START Recorded data

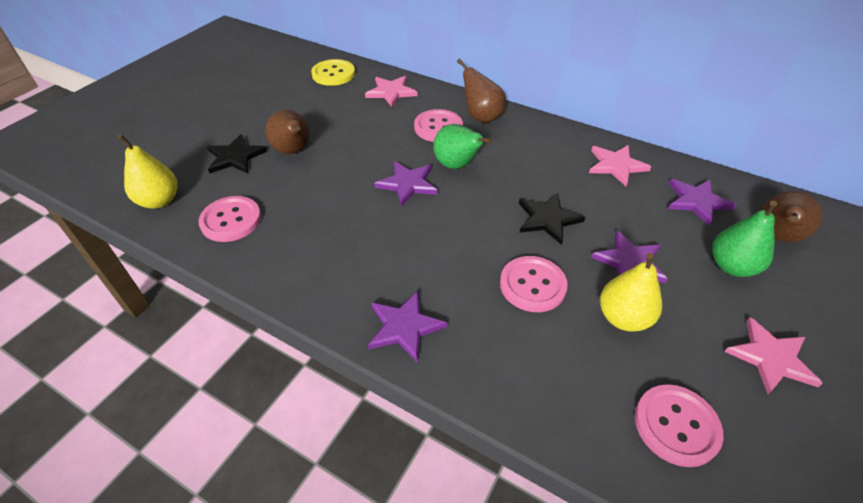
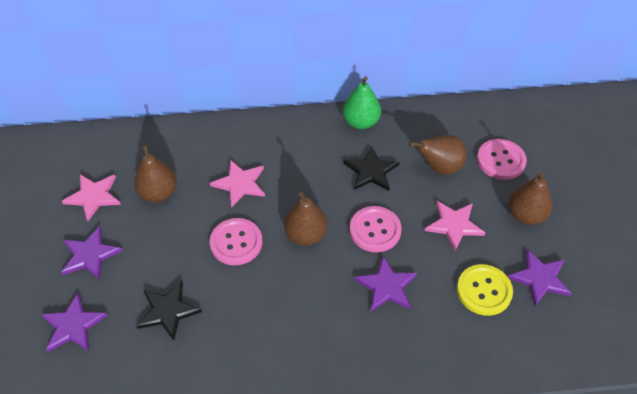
brown pear: 3 -> 4
green pear: 2 -> 1
pink button: 4 -> 3
yellow pear: 2 -> 0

END Recorded data

Aim of the task: Everything in the listing except the pictures must be reproduced exactly.

Solution for this problem:
brown pear: 3 -> 4
green pear: 2 -> 1
pink button: 4 -> 3
yellow pear: 2 -> 0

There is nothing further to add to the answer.